--- Records supplied Enclosed Below ---

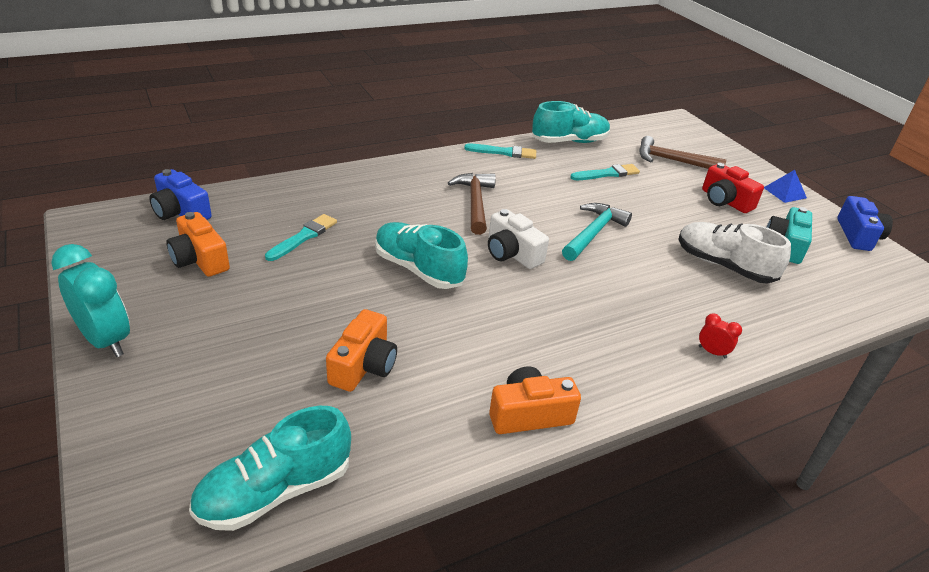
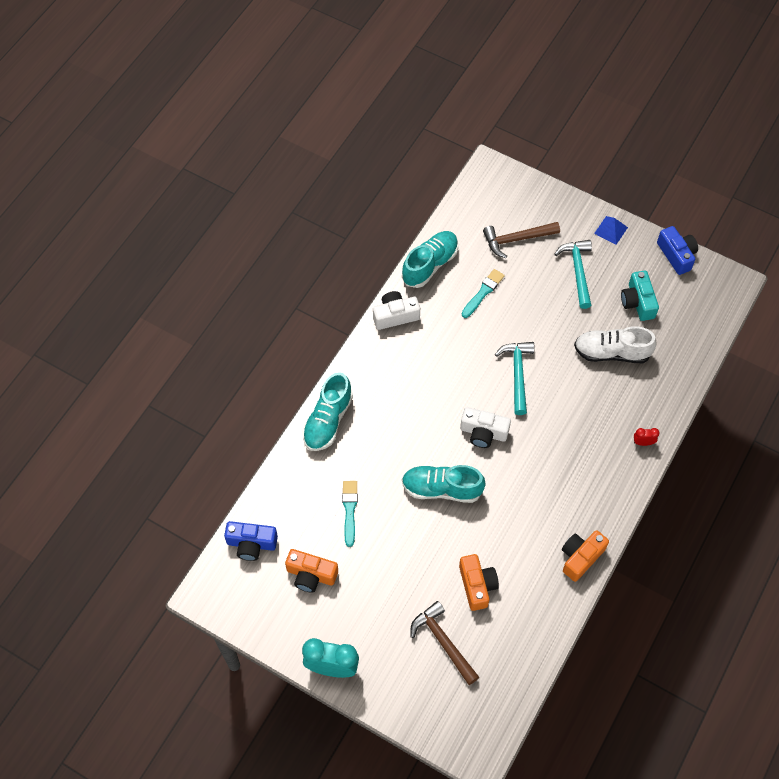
camera: 30 degrees left, 25 degrees up
(275, 491) = (504, 685): turquoise shoe -> turquoise shoe (328, 420)
(475, 203) = (423, 395): brown hammer -> brown hammer (443, 642)
(503, 152) = (395, 316): turquoise brush -> white camera
(725, 201) = (577, 271): red camera -> turquoise hammer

--- End of Enclosed Records supplied ---

**Problem to work on:** Retrieve every line above holding the word "hammer".

**The completed task:**
(475, 203) = (423, 395): brown hammer -> brown hammer (443, 642)
(725, 201) = (577, 271): red camera -> turquoise hammer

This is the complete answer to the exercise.